### Recorded information
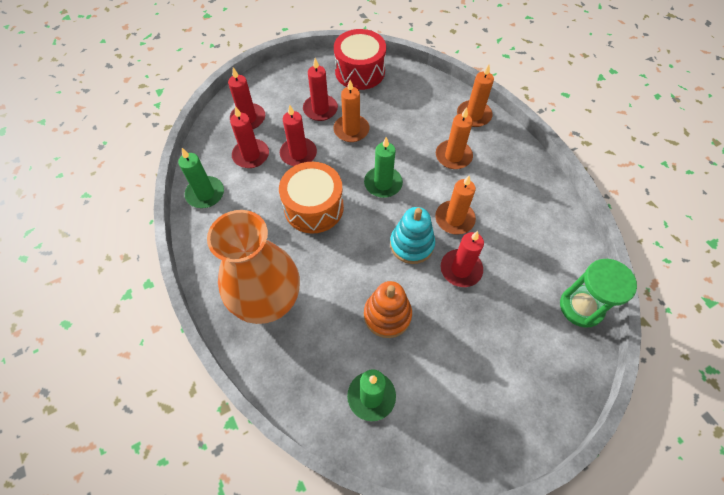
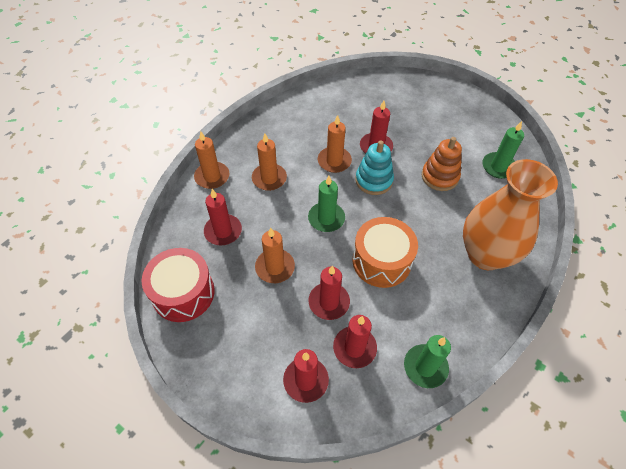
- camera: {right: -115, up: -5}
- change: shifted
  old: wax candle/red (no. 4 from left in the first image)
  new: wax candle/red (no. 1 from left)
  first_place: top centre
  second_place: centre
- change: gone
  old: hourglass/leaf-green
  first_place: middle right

### Brief
Once the images are removed, print the remaining data exactly as it appears above.

### Answer to this exercise
- camera: {right: -115, up: -5}
- change: shifted
  old: wax candle/red (no. 4 from left in the first image)
  new: wax candle/red (no. 1 from left)
  first_place: top centre
  second_place: centre
- change: gone
  old: hourglass/leaf-green
  first_place: middle right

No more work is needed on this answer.